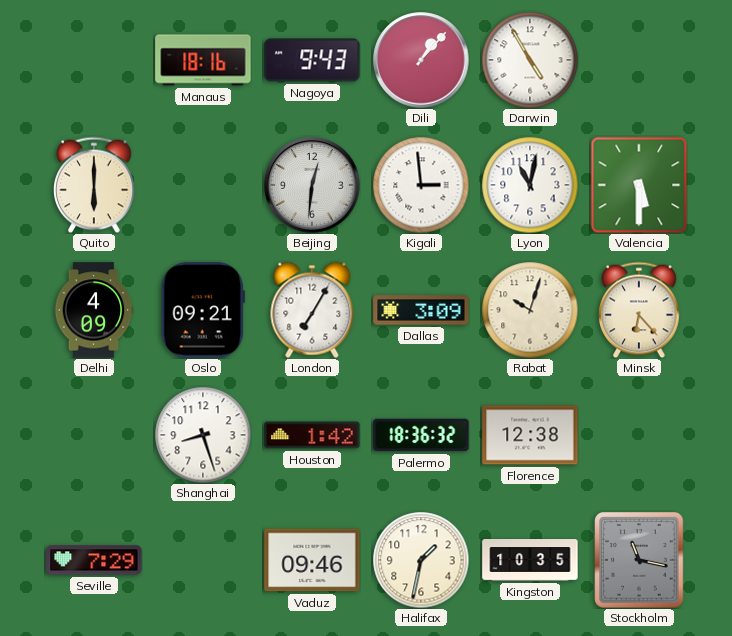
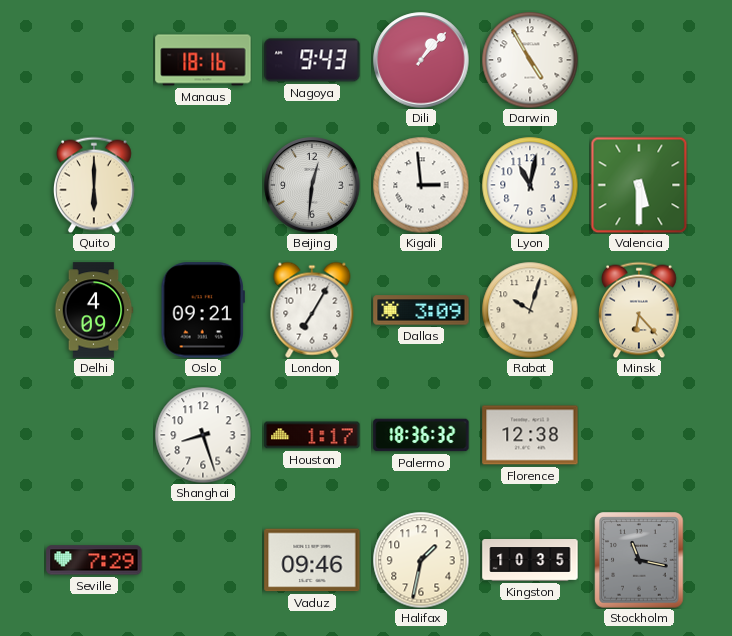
Houston: 1:42 -> 1:17
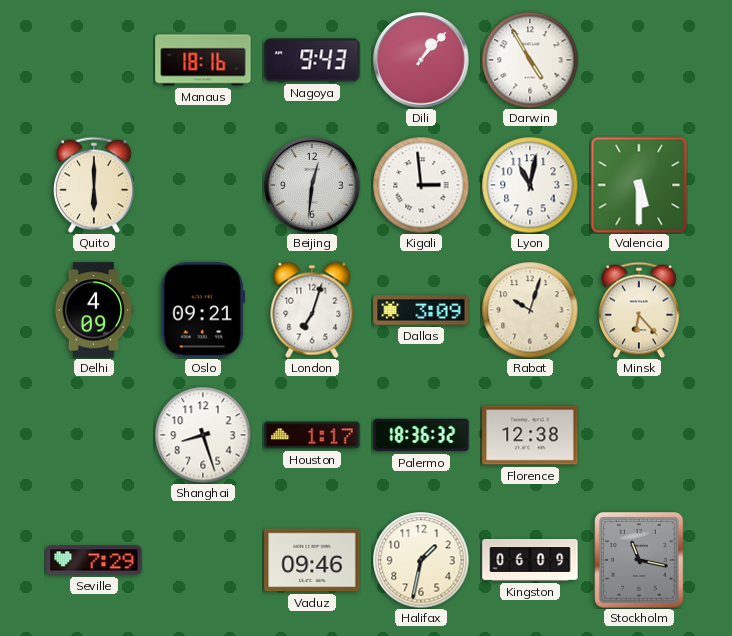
London: 7:05 -> 7:03
Kingston: 10:35 -> 06:09
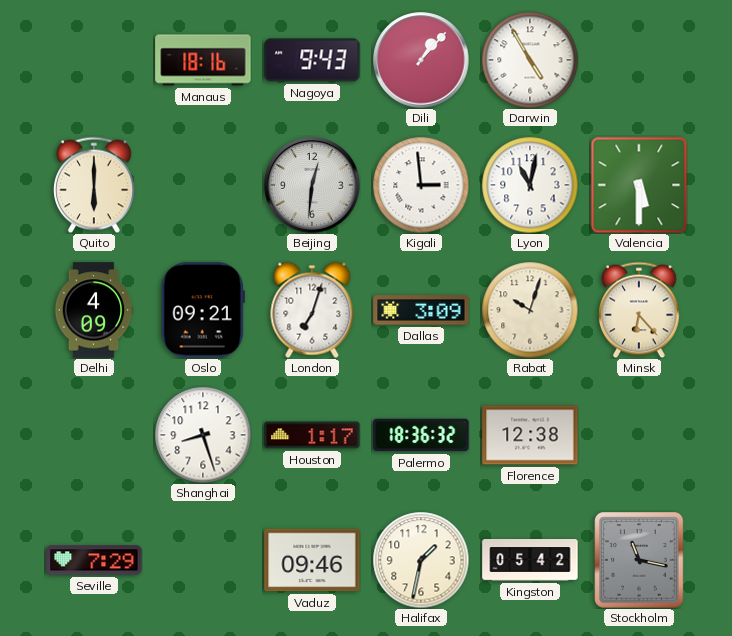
Kingston: 06:09 -> 05:42
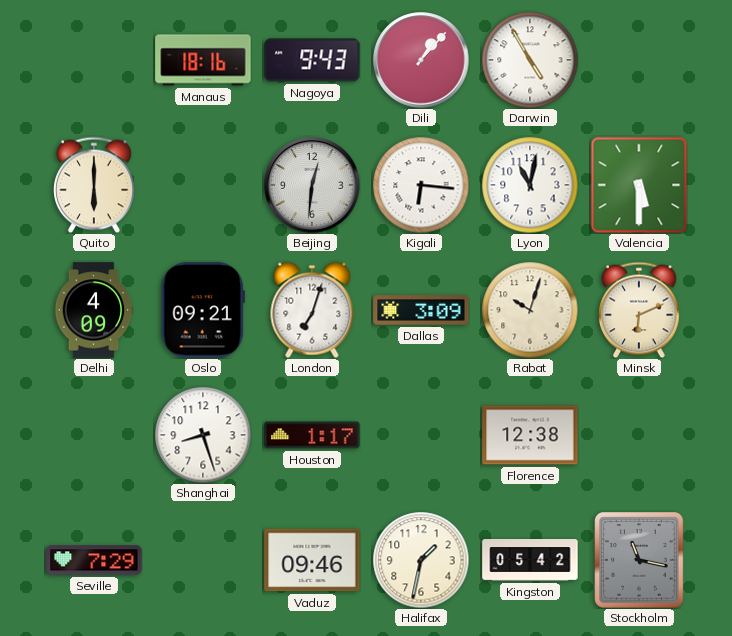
Kigali: 2:59 -> 6:16
Minsk: 6:23 -> 6:11
Palermo: 18:36 -> none
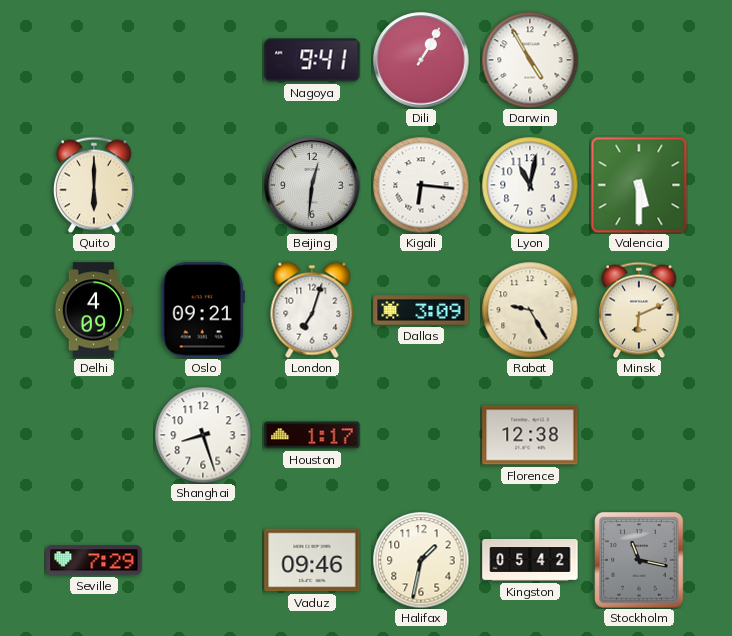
Manaus: 18:16 -> none
Nagoya: 9:43 -> 9:41
Dili: 1:07 -> 1:05
Rabat: 10:03 -> 9:25
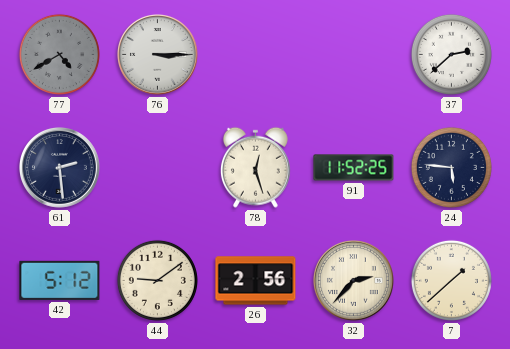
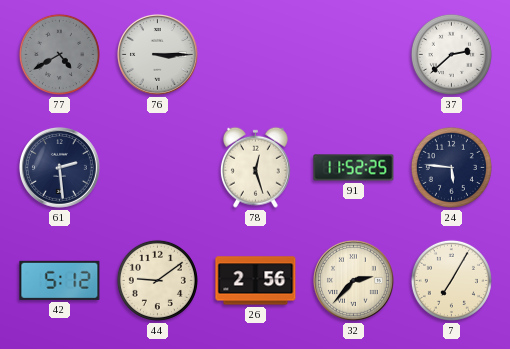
7: 1:38 -> 7:05
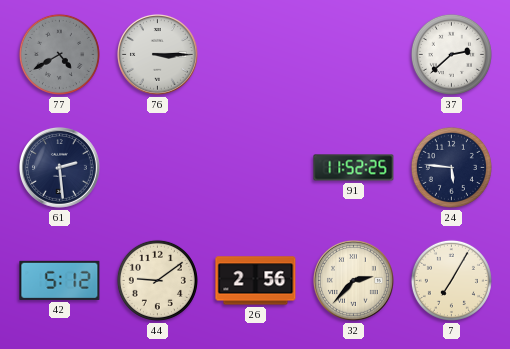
78: 12:27 -> none
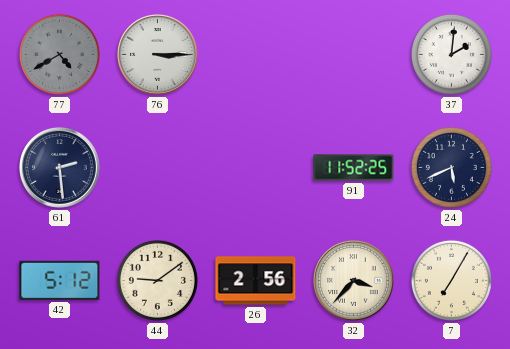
37: 2:38 -> 2:01
24: 5:46 -> 5:41
32: 2:37 -> 3:37
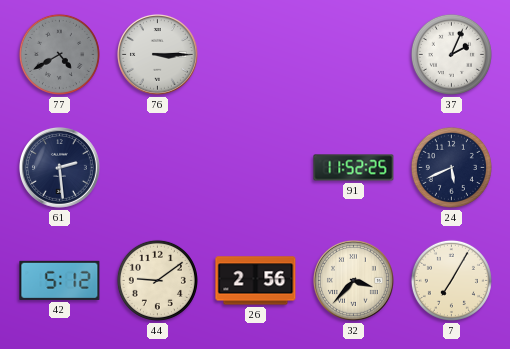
37: 2:01 -> 2:04
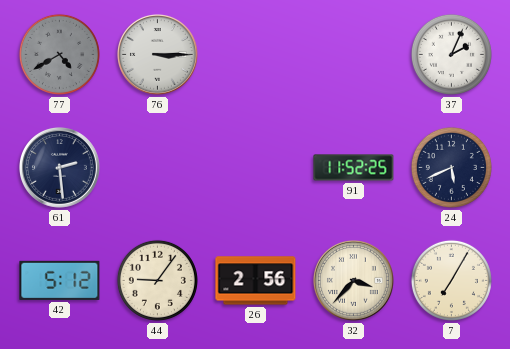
44: 9:09 -> 9:06
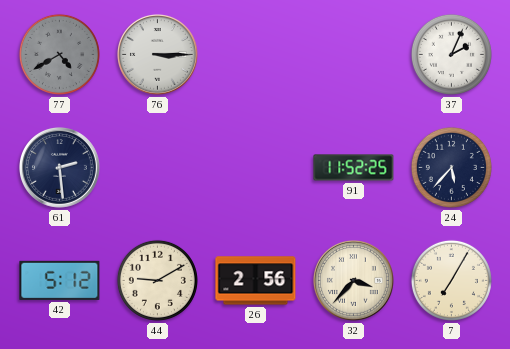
24: 5:41 -> 5:37
44: 9:06 -> 9:10
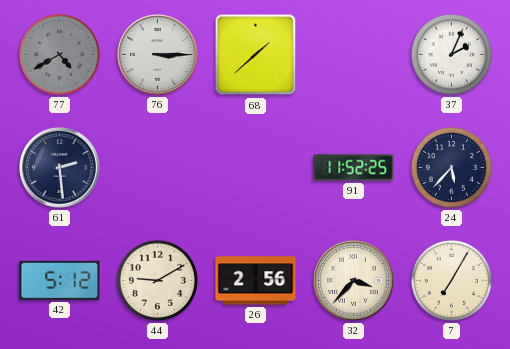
68: none -> 1:38
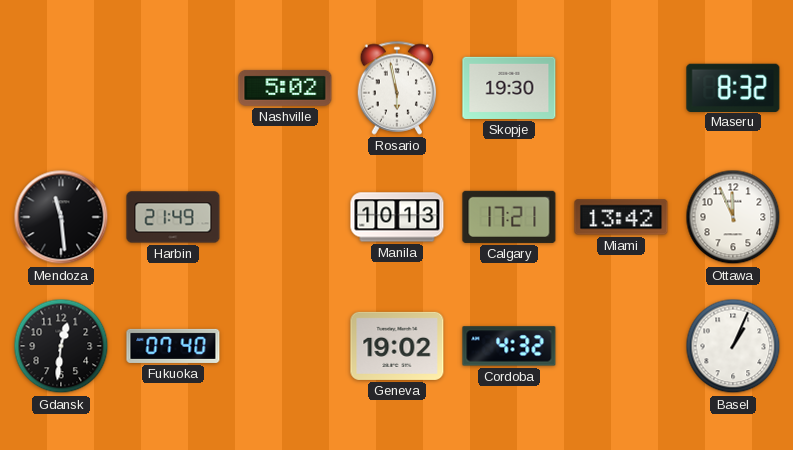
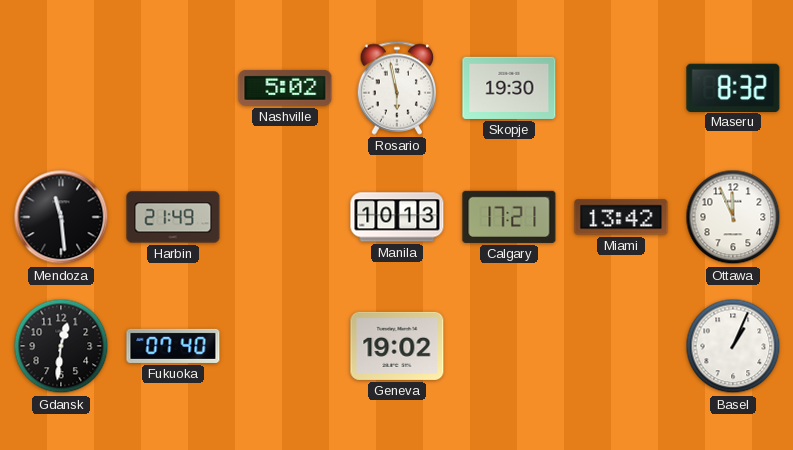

§ **Instructions to follow**:
Copy the records from the line containing "Manaus: 18:16 -> none" through the end of the records, leaving out the pictures.

§ **Expected answer**:
Manaus: 18:16 -> none
Nagoya: 9:43 -> 9:41
Dili: 1:07 -> 1:05
Rabat: 10:03 -> 9:25
7: 1:38 -> 7:05
78: 12:27 -> none
37: 2:38 -> 2:01
24: 5:46 -> 5:41
32: 2:37 -> 3:37
37: 2:01 -> 2:04
44: 9:09 -> 9:06
24: 5:41 -> 5:37
44: 9:06 -> 9:10
68: none -> 1:38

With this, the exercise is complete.